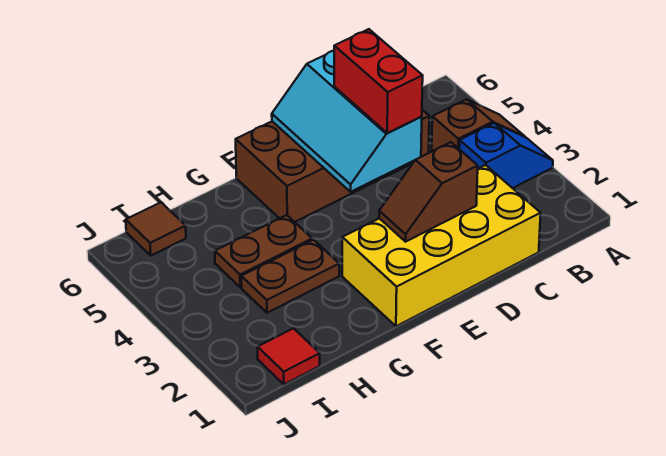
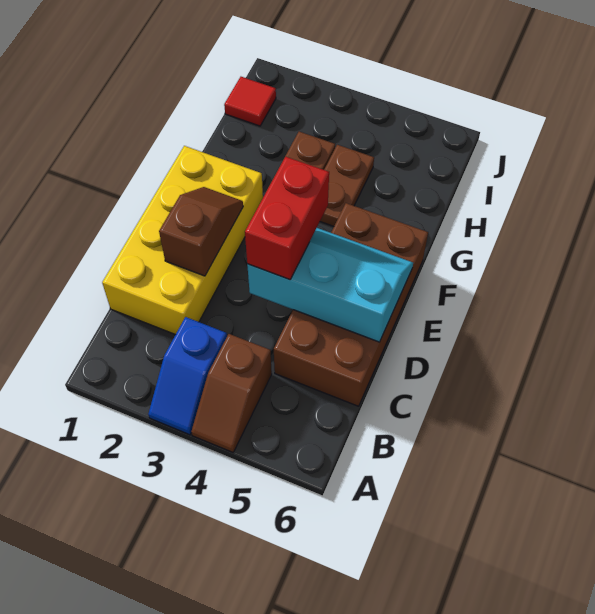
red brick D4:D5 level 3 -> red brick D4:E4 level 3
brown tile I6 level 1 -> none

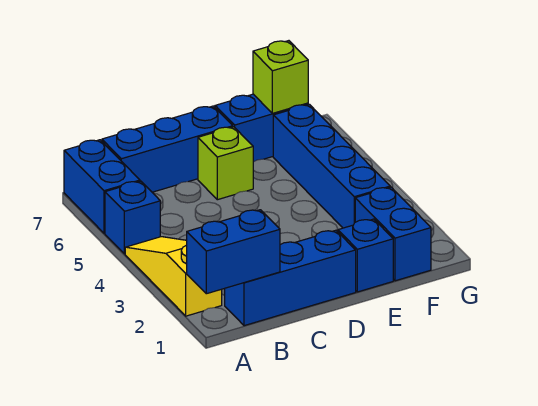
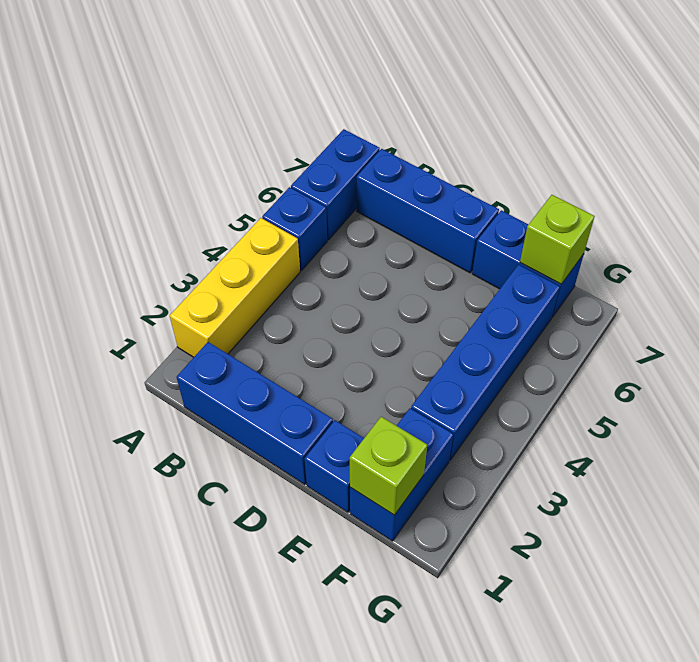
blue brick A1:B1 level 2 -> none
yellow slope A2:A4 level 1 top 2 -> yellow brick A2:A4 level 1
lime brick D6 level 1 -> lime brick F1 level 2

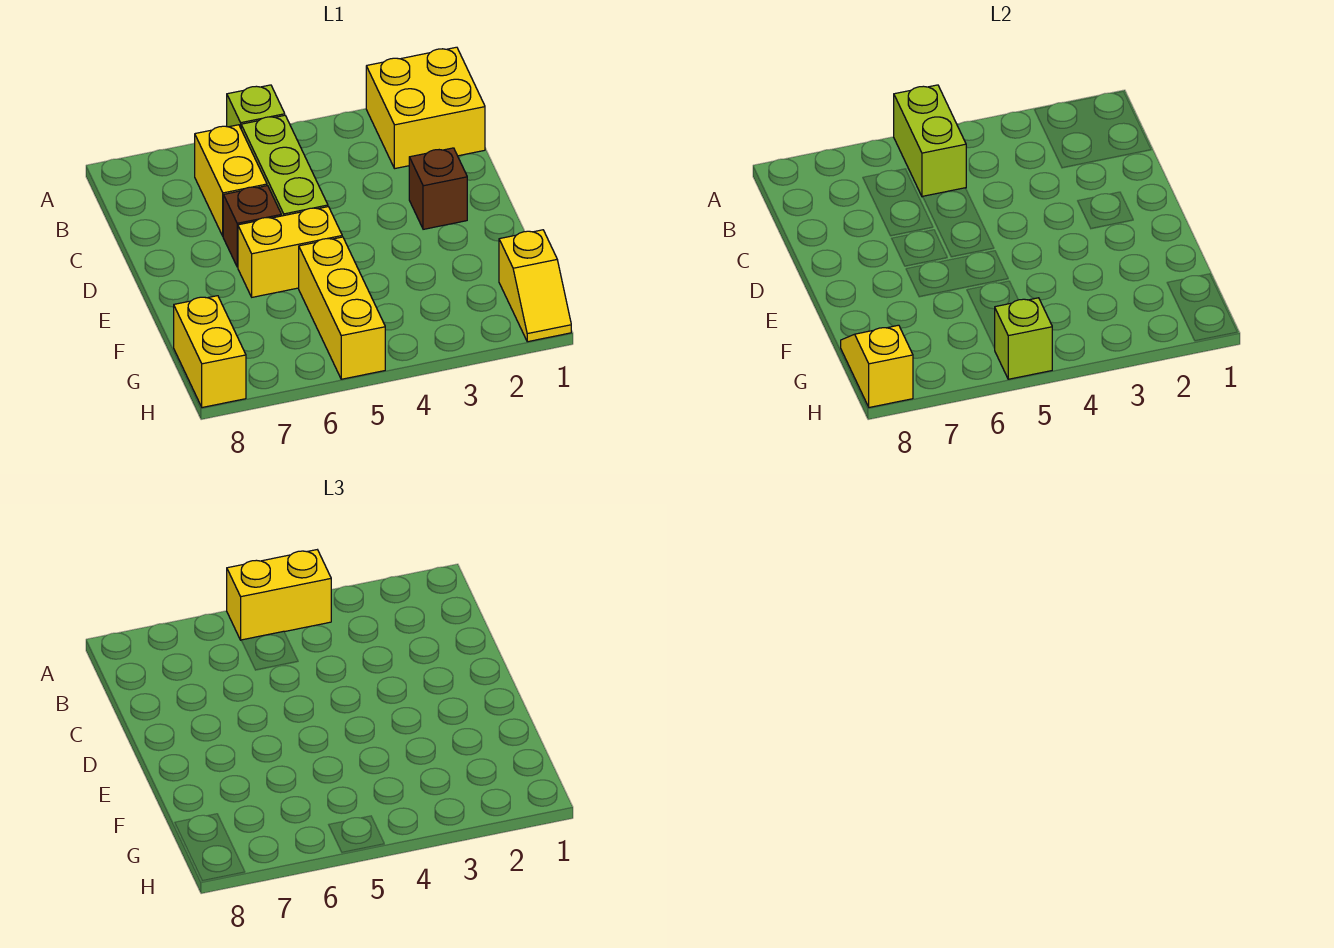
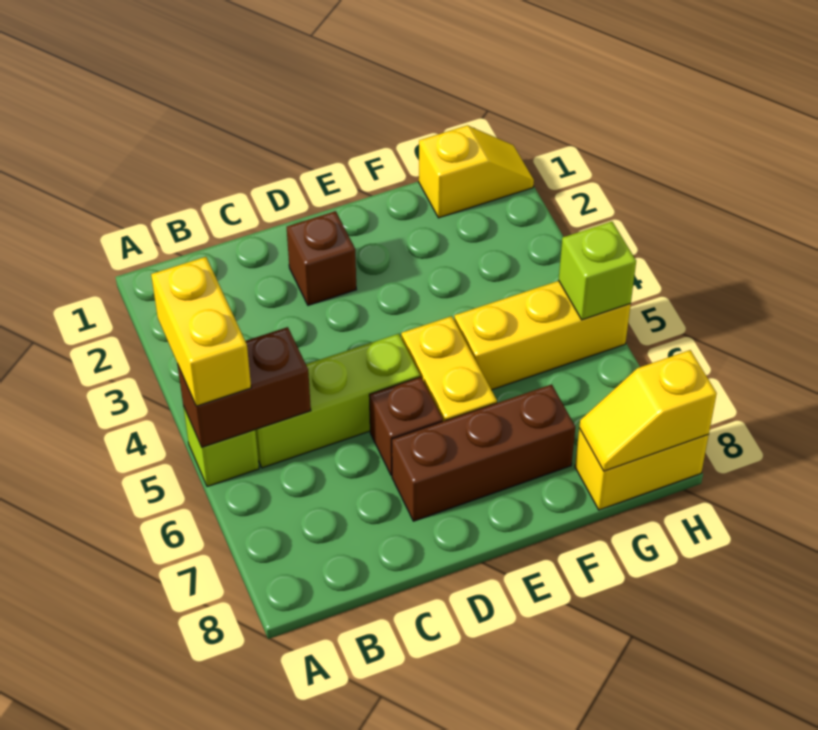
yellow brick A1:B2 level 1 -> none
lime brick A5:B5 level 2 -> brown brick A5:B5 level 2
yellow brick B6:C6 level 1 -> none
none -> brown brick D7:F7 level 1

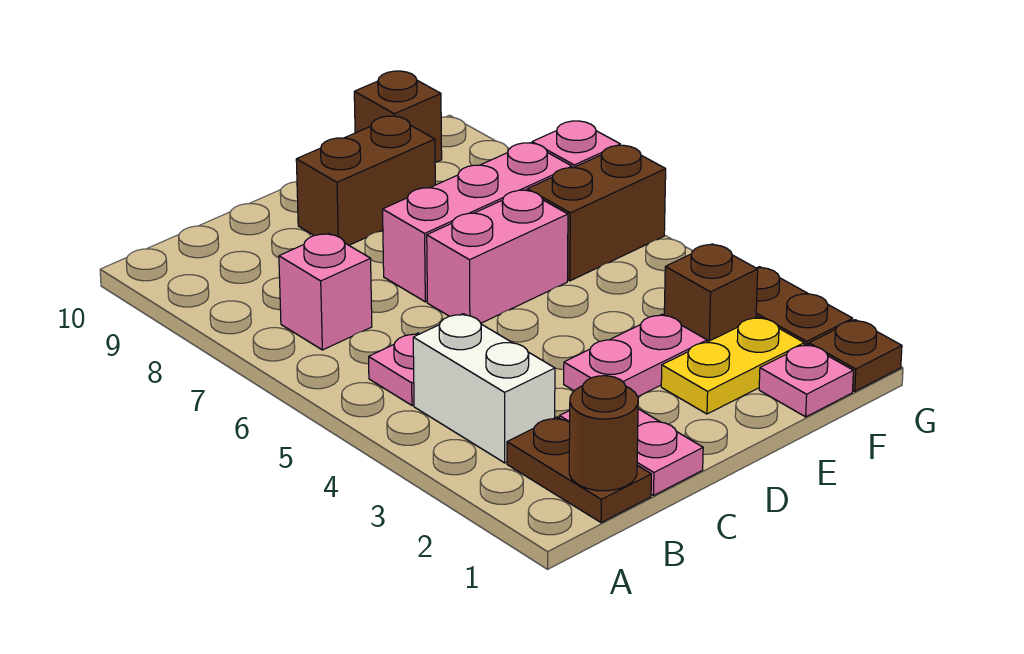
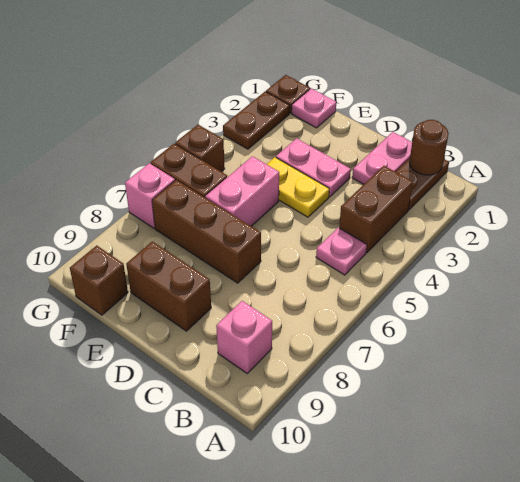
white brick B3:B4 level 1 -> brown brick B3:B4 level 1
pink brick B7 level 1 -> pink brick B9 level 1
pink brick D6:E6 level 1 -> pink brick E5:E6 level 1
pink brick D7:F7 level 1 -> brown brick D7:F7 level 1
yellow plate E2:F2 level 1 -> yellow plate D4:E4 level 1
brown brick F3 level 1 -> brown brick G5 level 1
○ ○ ○ ○ ○ ○ ○
What is needed —
Once more, please print all the lines above exactly, without their pictures.

Result of the exercise —
red brick D4:D5 level 3 -> red brick D4:E4 level 3
brown tile I6 level 1 -> none

blue brick A1:B1 level 2 -> none
yellow slope A2:A4 level 1 top 2 -> yellow brick A2:A4 level 1
lime brick D6 level 1 -> lime brick F1 level 2

yellow brick A1:B2 level 1 -> none
lime brick A5:B5 level 2 -> brown brick A5:B5 level 2
yellow brick B6:C6 level 1 -> none
none -> brown brick D7:F7 level 1

white brick B3:B4 level 1 -> brown brick B3:B4 level 1
pink brick B7 level 1 -> pink brick B9 level 1
pink brick D6:E6 level 1 -> pink brick E5:E6 level 1
pink brick D7:F7 level 1 -> brown brick D7:F7 level 1
yellow plate E2:F2 level 1 -> yellow plate D4:E4 level 1
brown brick F3 level 1 -> brown brick G5 level 1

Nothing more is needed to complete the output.